▶ CHALLENGE
Transcribe the lines below word for word, omitting the pictures.

[begin MATERIAL FOR THE TASK]

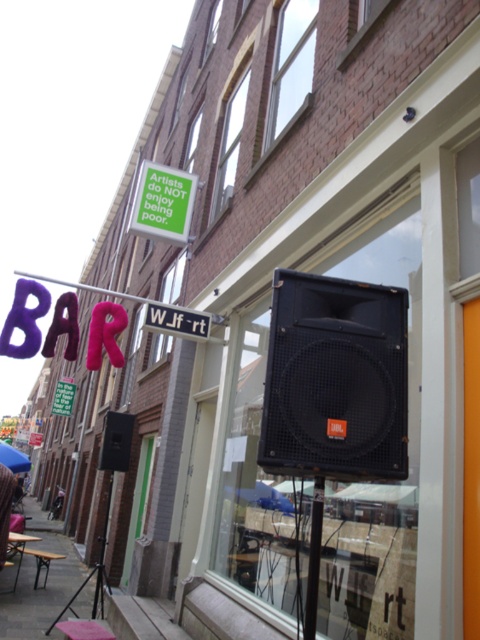
Who is taller, black mesh speaker at center or purple fabric sign at upper left?

black mesh speaker at center

How much distance is there between black mesh speaker at center and purple fabric sign at upper left?

black mesh speaker at center is 10.67 feet from purple fabric sign at upper left.

This screenshot has width=480, height=640. What do you see at coordinates (336, 380) in the screenshot?
I see `black mesh speaker at center` at bounding box center [336, 380].

The image size is (480, 640). In order to click on black mesh speaker at center in this screenshot , I will do coord(336,380).

Which of these two, purple fabric sign at upper left or black plastic pole at lower center, stands taller?

purple fabric sign at upper left

Based on the photo, between purple fabric sign at upper left and black plastic pole at lower center, which one has less height?

black plastic pole at lower center

Locate an element on the screen. purple fabric sign at upper left is located at coordinates 155,312.

You are a GUI agent. You are given a task and a screenshot of the screen. Output one action in this format:
    pyautogui.click(x=<x>, y=<y>)
    Task: Click on the green matte sign at upper left
    The width and height of the screenshot is (480, 640).
    Given the screenshot: What is the action you would take?
    163,204

Locate an element on the screen. The height and width of the screenshot is (640, 480). green matte sign at upper left is located at coordinates (163, 204).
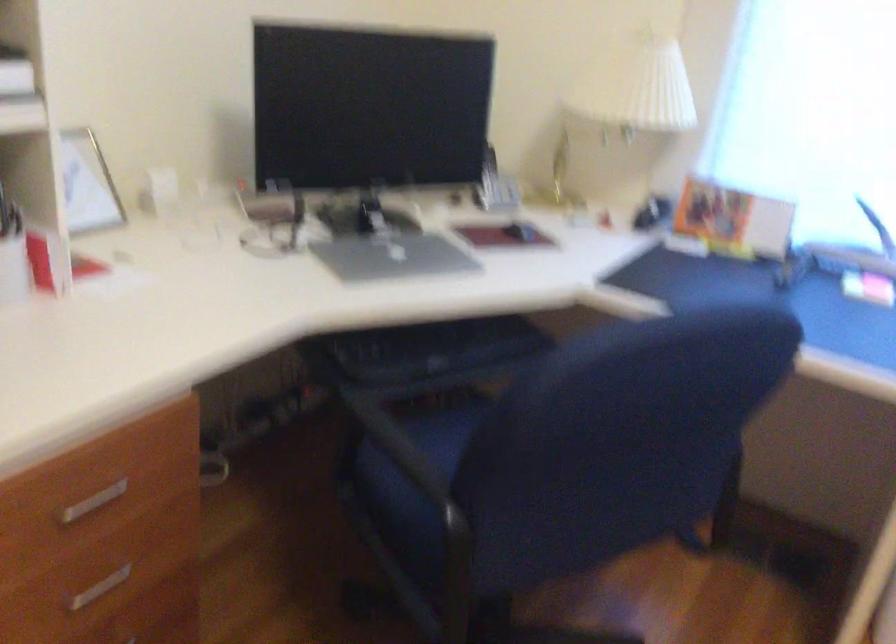
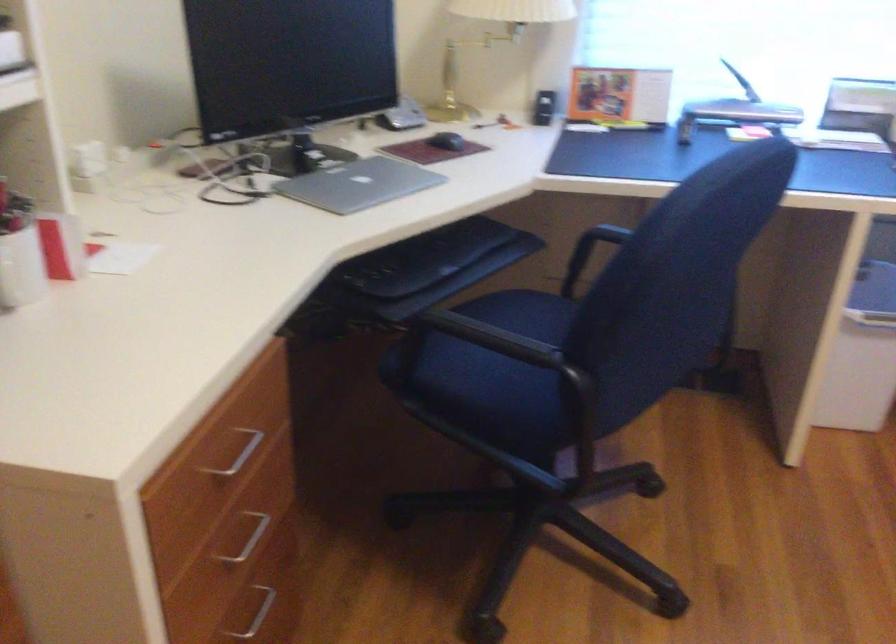
Find the pixel in the second image that matches point (385, 256) in the first image.

(358, 184)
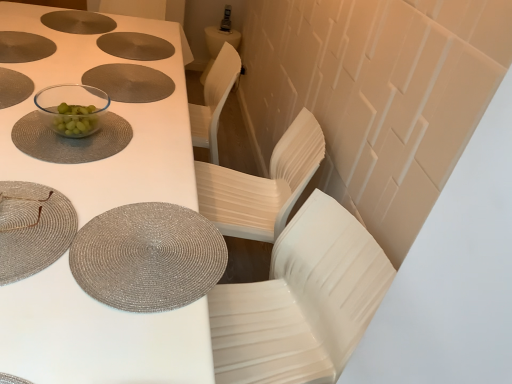
The image size is (512, 384). I want to click on free space between silver woven placemat at lower left, which is the first tableware in front-to-back order, and transparent glass bowl at center, positioned as the fourth tableware in front-to-back order, so click(x=49, y=156).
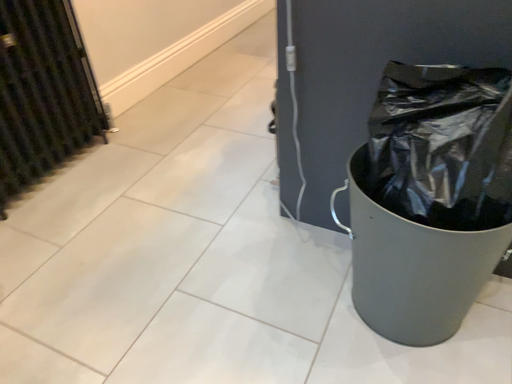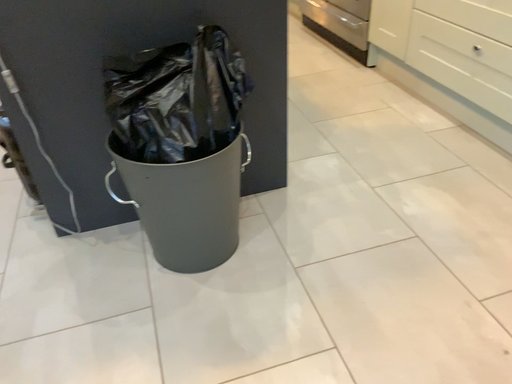
Question: How did the camera likely rotate when shooting the video?

Choices:
 (A) rotated right
 (B) rotated left

Answer: (A)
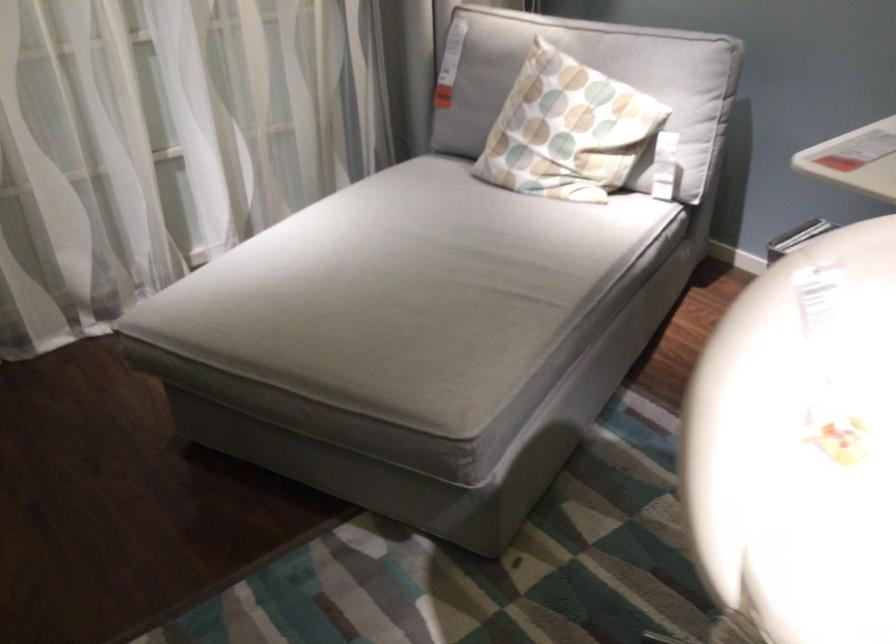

[end MATERIAL FOR THE TASK]

▶ ANSWER FOR THE TASK
Who is taller, black mesh speaker at center or purple fabric sign at upper left?

black mesh speaker at center

How much distance is there between black mesh speaker at center and purple fabric sign at upper left?

black mesh speaker at center is 10.67 feet from purple fabric sign at upper left.

This screenshot has width=480, height=640. What do you see at coordinates (336, 380) in the screenshot?
I see `black mesh speaker at center` at bounding box center [336, 380].

The image size is (480, 640). In order to click on black mesh speaker at center in this screenshot , I will do coord(336,380).

Which of these two, purple fabric sign at upper left or black plastic pole at lower center, stands taller?

purple fabric sign at upper left

Based on the photo, between purple fabric sign at upper left and black plastic pole at lower center, which one has less height?

black plastic pole at lower center

Locate an element on the screen. purple fabric sign at upper left is located at coordinates 155,312.

You are a GUI agent. You are given a task and a screenshot of the screen. Output one action in this format:
    pyautogui.click(x=<x>, y=<y>)
    Task: Click on the green matte sign at upper left
    The width and height of the screenshot is (480, 640).
    Given the screenshot: What is the action you would take?
    163,204

Locate an element on the screen. The height and width of the screenshot is (640, 480). green matte sign at upper left is located at coordinates (163, 204).
Find the pixel in the second image that matches point (385, 256) in the first image.

(358, 184)
The image size is (512, 384). I want to click on free space between silver woven placemat at lower left, which is the first tableware in front-to-back order, and transparent glass bowl at center, positioned as the fourth tableware in front-to-back order, so click(x=49, y=156).
Question: How did the camera likely rotate when shooting the video?

Choices:
 (A) rotated right
 (B) rotated left

Answer: (A)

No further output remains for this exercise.